#### DATA FOR THIS EXERCISE
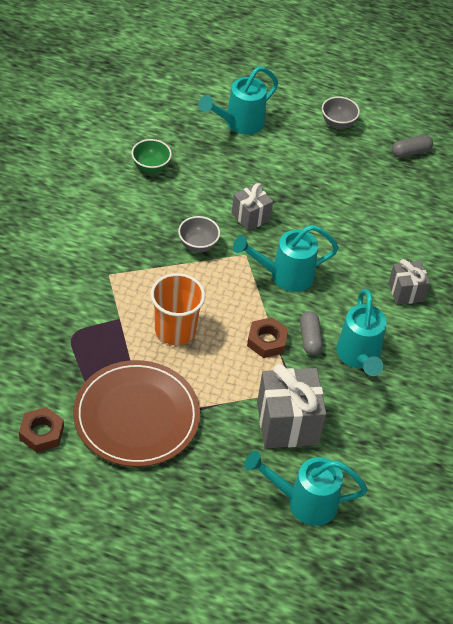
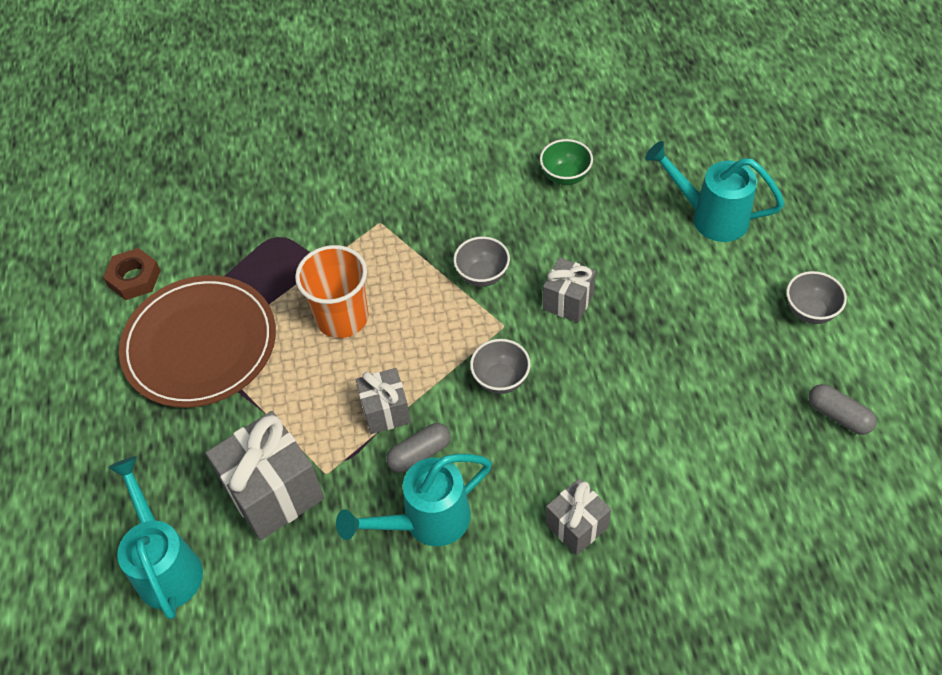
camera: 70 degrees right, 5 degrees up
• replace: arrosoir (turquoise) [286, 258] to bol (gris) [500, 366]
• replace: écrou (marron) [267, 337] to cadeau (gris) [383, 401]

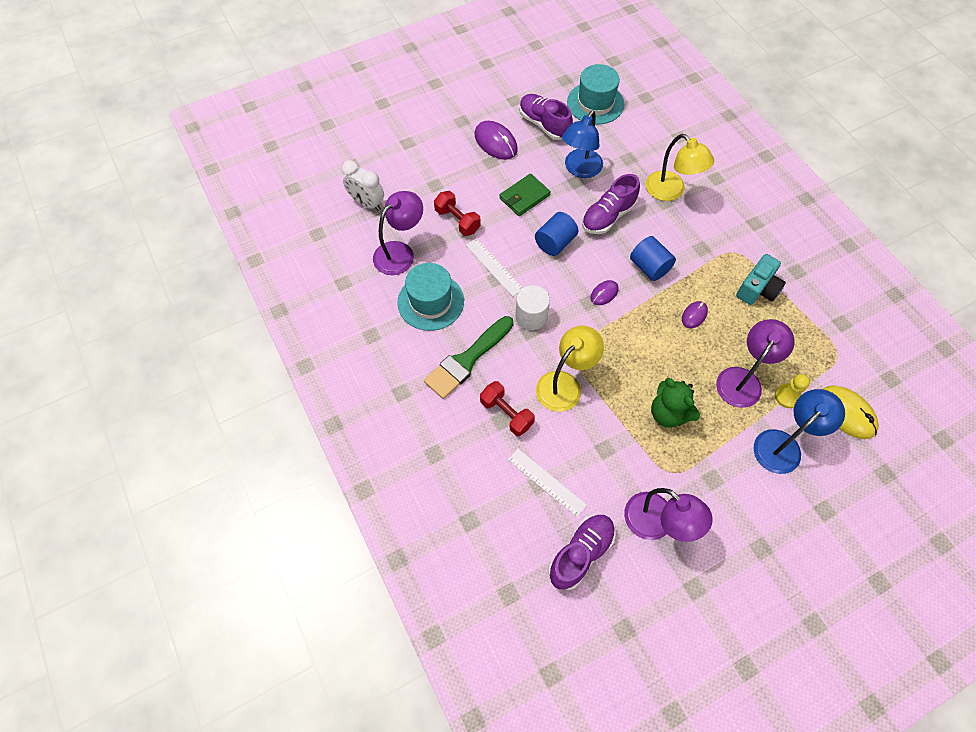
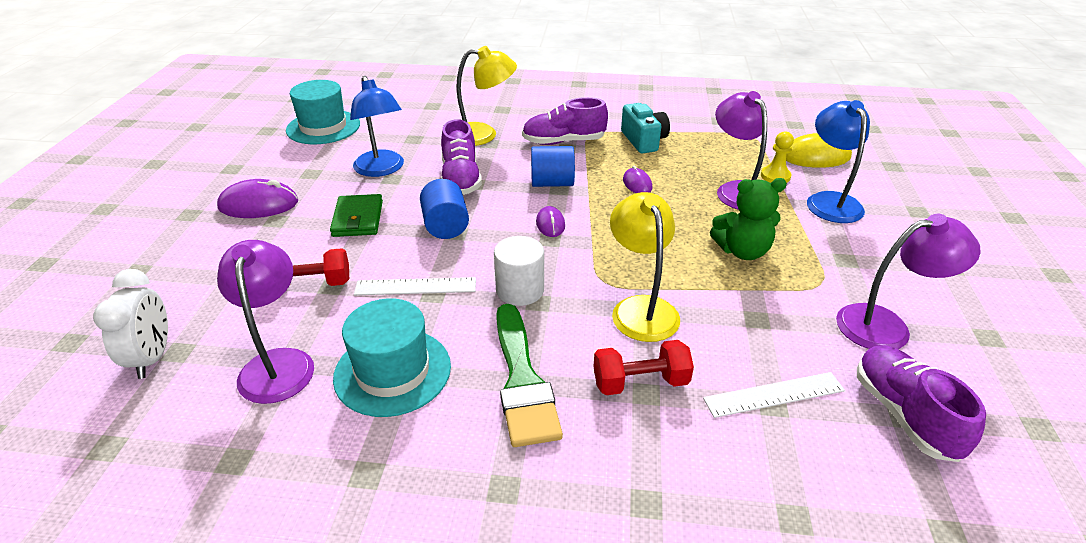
camera: 55 degrees left, 25 degrees down
• move: chaussure (violet) [546, 117] to [565, 121]
• rotate: réveil (blanc) [363, 185] = [130, 324] 75 degrees counterclockwise

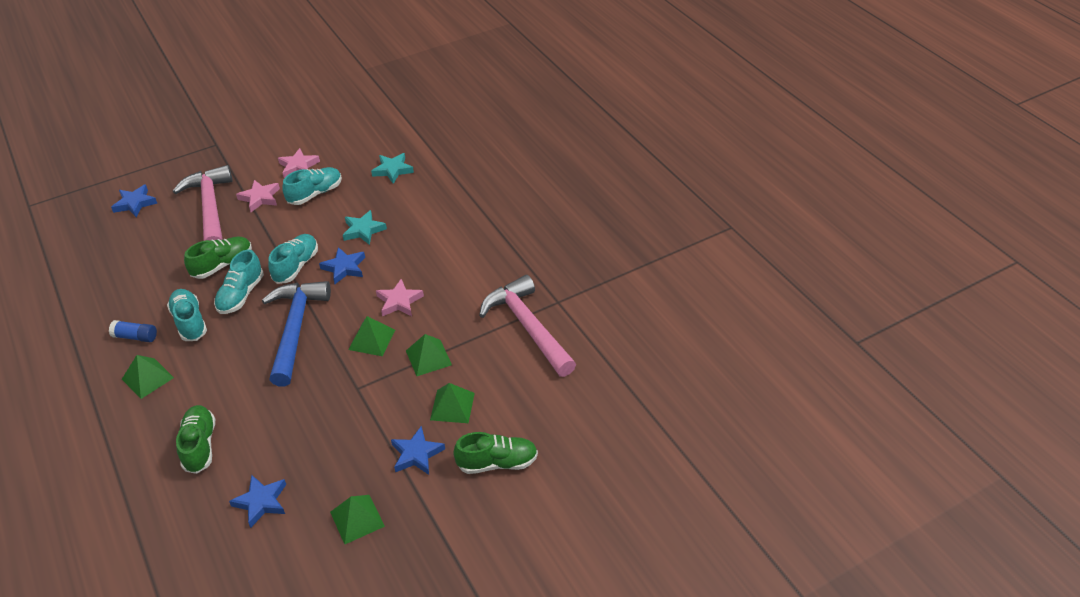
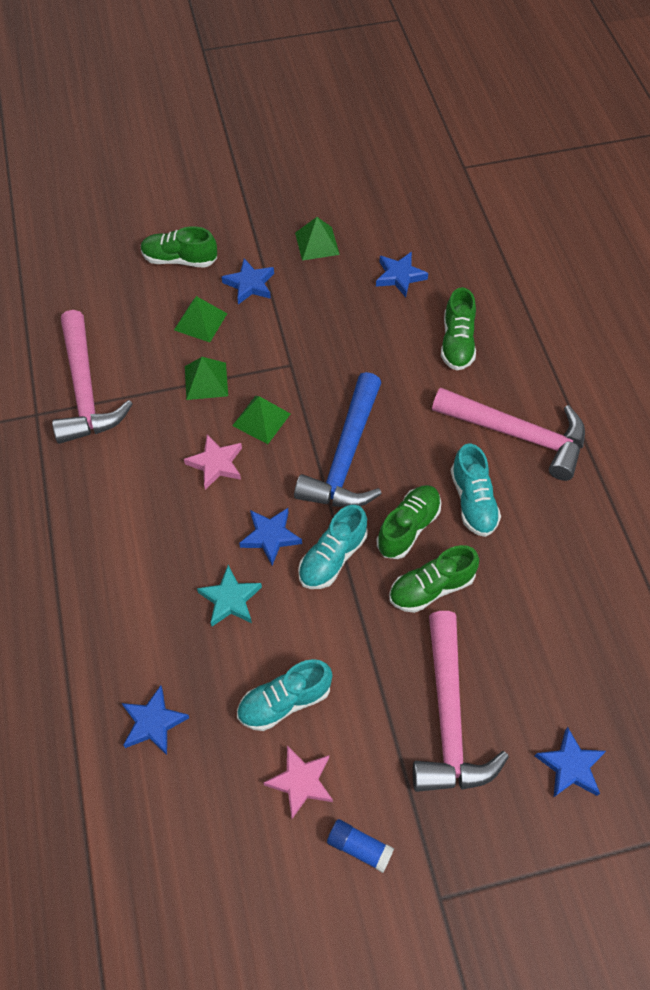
camera: 165 degrees left, 15 degrees up
• recolor: étoile (turquoise) [392, 168] to étoile (bleu) [155, 720]
• delete: étoile (rose) [258, 196]
• recolor: chaussure (turquoise) [239, 282] to chaussure (vert) [409, 522]
• move: bâton de colle (bleu) [133, 331] to [360, 846]
• replace: pyramide (vert) [148, 377] to marteau (rose) [508, 434]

#### ASSIGNMENT
The answer should be one number, the count of lines in this material that include the word "gris".

#### TASK RESULT
2